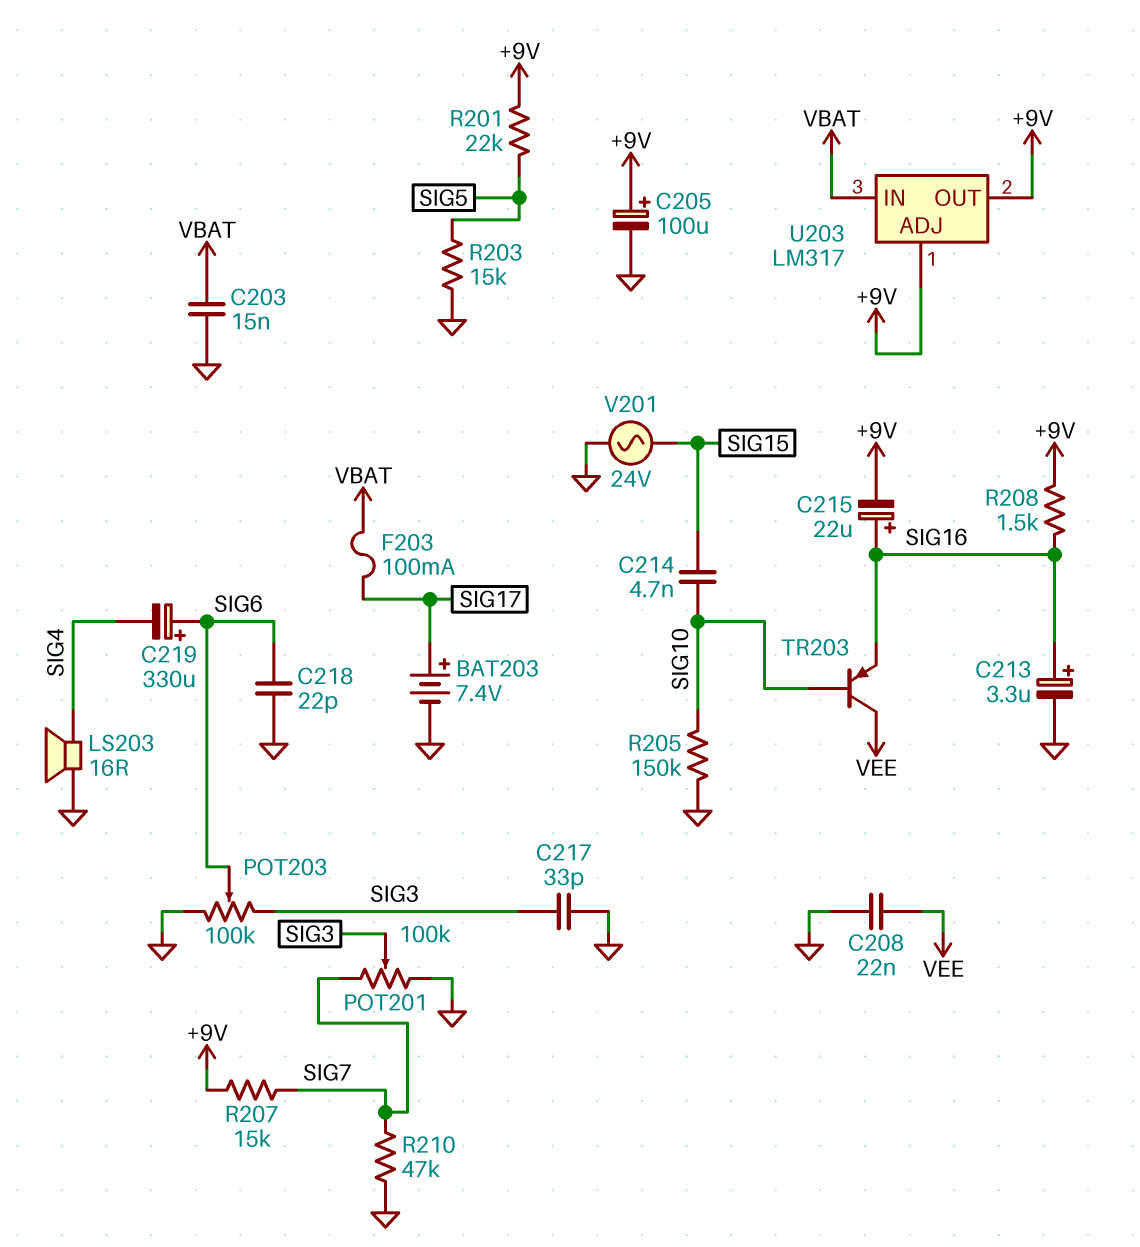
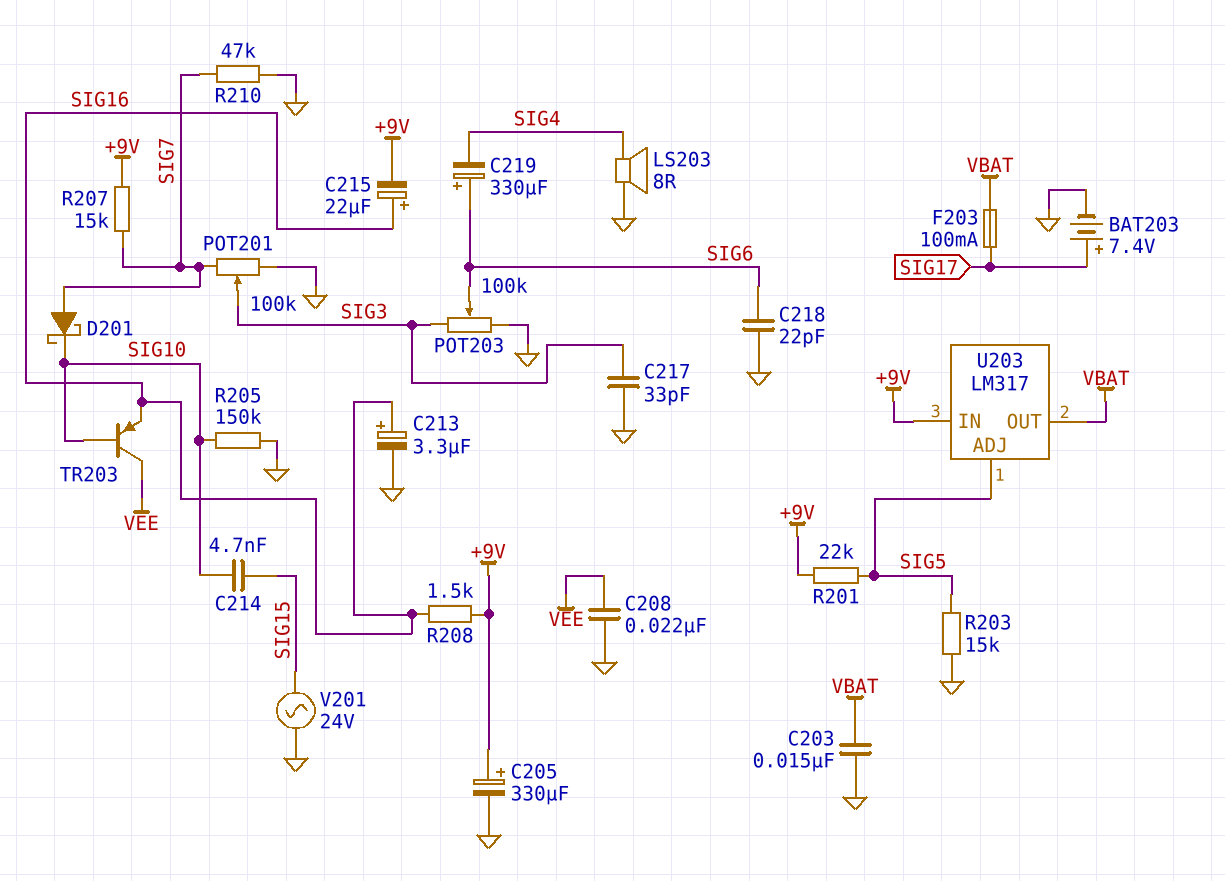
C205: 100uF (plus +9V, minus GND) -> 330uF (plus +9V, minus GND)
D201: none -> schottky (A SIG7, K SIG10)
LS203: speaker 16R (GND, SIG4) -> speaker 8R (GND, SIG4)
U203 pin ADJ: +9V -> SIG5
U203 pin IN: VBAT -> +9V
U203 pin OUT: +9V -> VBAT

☆ ☆ ☆ ☆ ☆ ☆ ☆

TASK STATEMENT: The records need to be restated word for word, minus any images.

ANSWER TO THE EXERCISE:
C205: 100uF (plus +9V, minus GND) -> 330uF (plus +9V, minus GND)
D201: none -> schottky (A SIG7, K SIG10)
LS203: speaker 16R (GND, SIG4) -> speaker 8R (GND, SIG4)
U203 pin ADJ: +9V -> SIG5
U203 pin IN: VBAT -> +9V
U203 pin OUT: +9V -> VBAT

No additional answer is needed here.